• [What is needed]
If a line in the data below contains the word "orange", copy it out.
· · ·
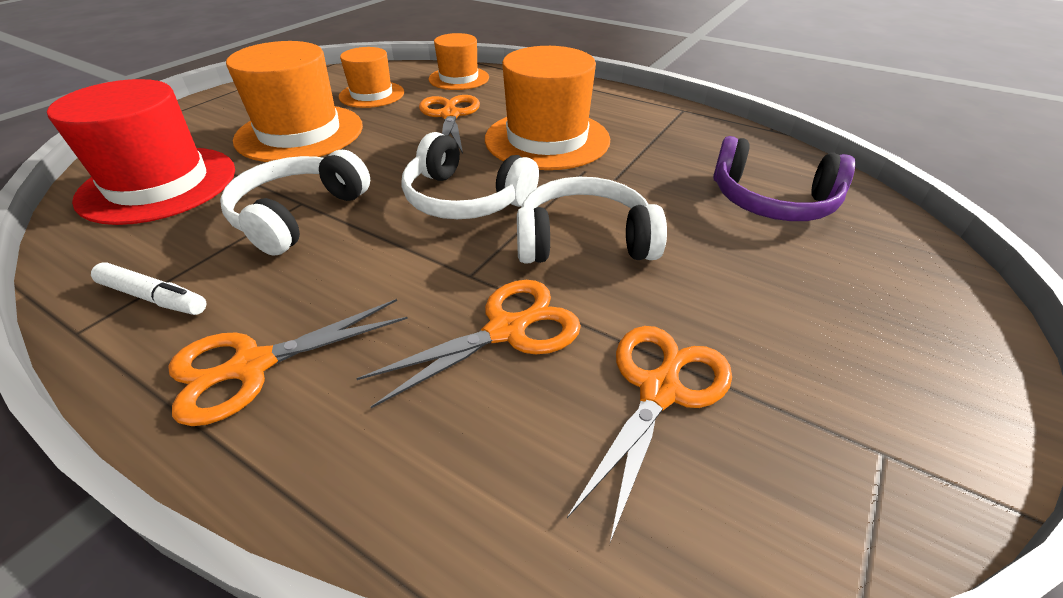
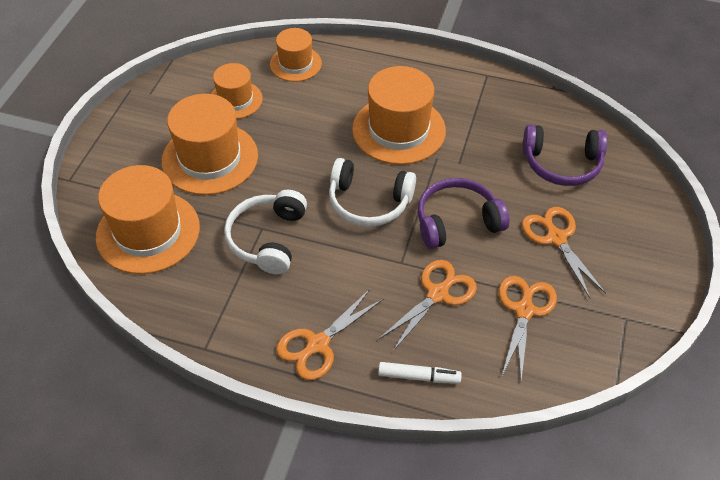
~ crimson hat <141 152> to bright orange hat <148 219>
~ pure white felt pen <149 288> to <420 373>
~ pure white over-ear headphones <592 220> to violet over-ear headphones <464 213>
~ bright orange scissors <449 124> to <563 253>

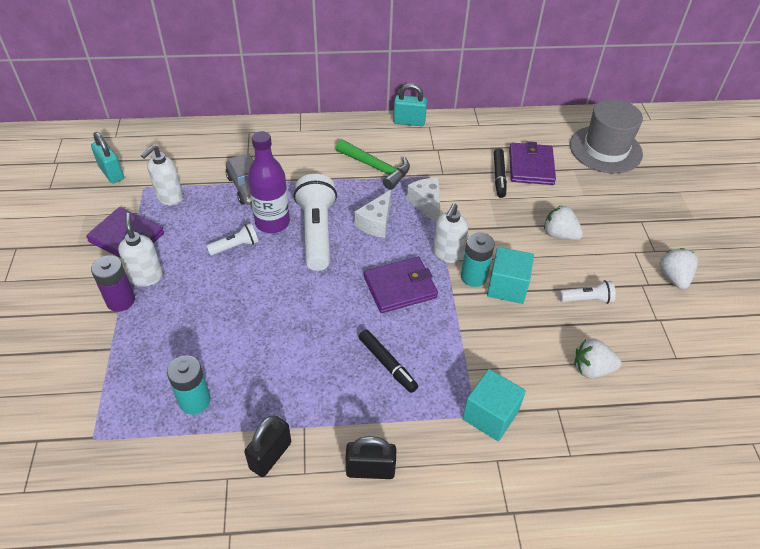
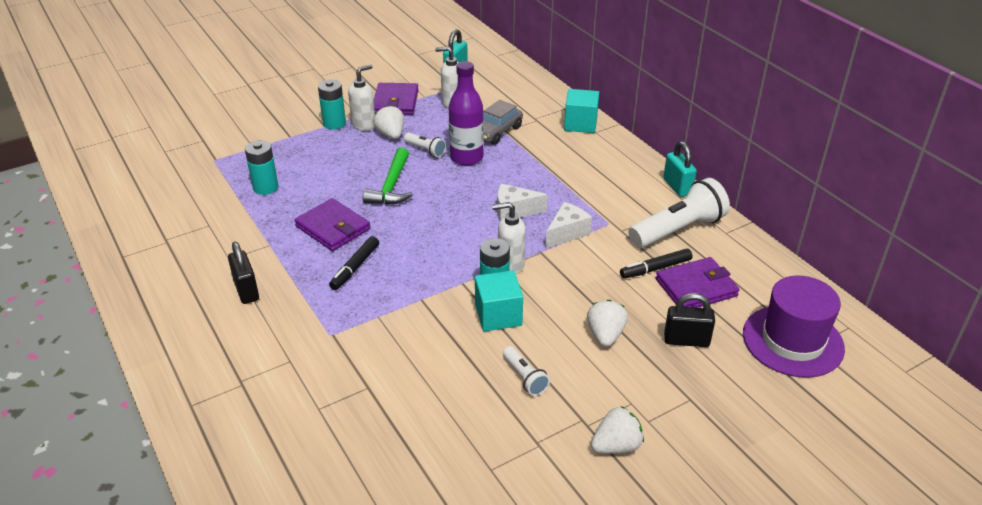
~ violet billfold <401 285> to <332 224>
~ violet AA battery <113 283> to teal AA battery <332 105>
~ leaf-green carpenter's hammer <373 164> to <388 176>
~ pure white berry <597 358> to <388 122>
~ teal solid cube <494 405> to <581 111>
~ pure white torch <315 222> to <679 213>
~ black lock <267 446> to <689 320>
~ gray hat <606 136> to violet hat <794 326>

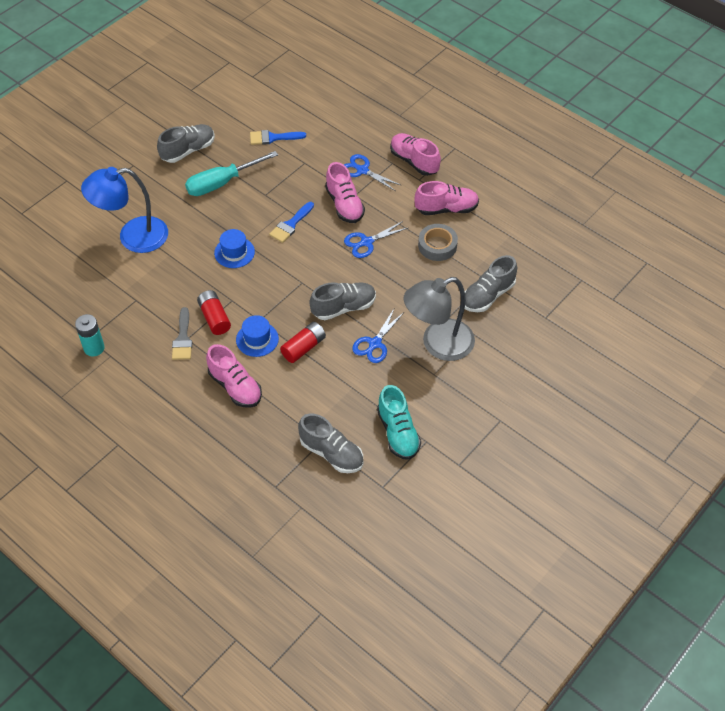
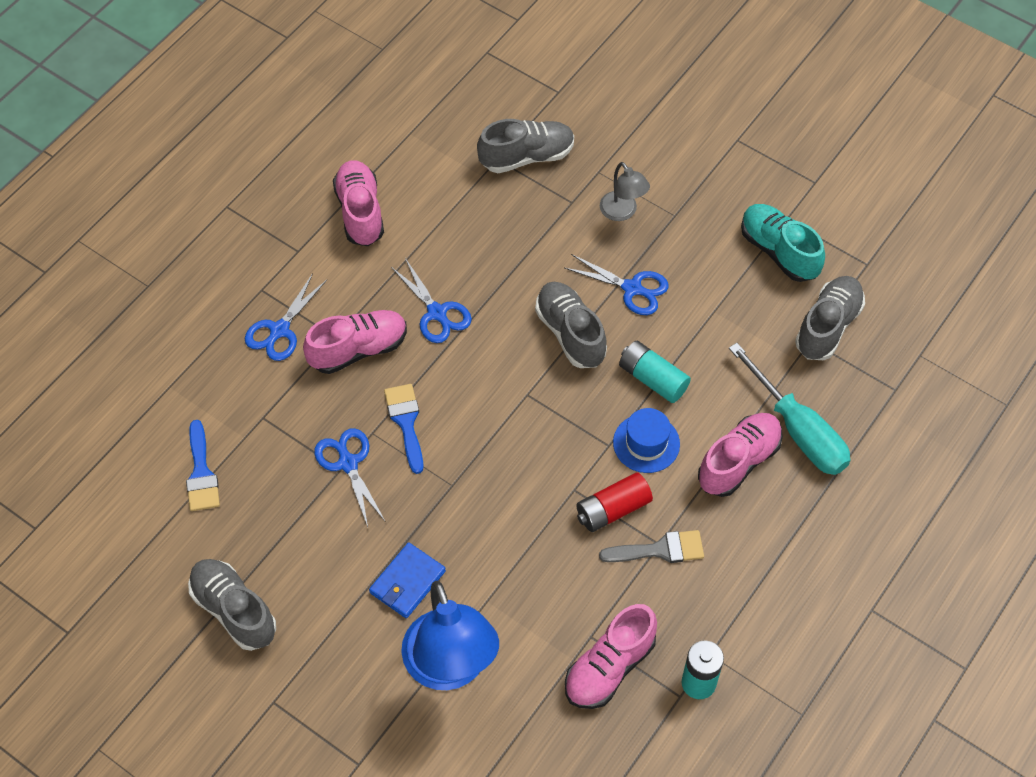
+ cobalt scissors <350 477>
+ cobalt billfold <407 580>
~ cobalt paintbrush <291 222> = <404 429> 135 degrees counterclockwise
~ gray lace-up shoe <491 283> = <525 146> 60 degrees counterclockwise
~ rose-pink lace-up shoe <415 154> to <611 656>
~ gray reading lamp <439 319> = <625 191> x0.50
~ crimson AA battery <303 342> to teal AA battery <655 372>
~ teal hand screwdriver <231 173> to <789 409>
~ teal lace-up shoe <399 422> = <783 243> 105 degrees counterclockwise
- cobalt hat <234 248>
- gray roll of tape <438 242>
· · ·
• [Response area]
~ crimson hat <141 152> to bright orange hat <148 219>
~ bright orange scissors <449 124> to <563 253>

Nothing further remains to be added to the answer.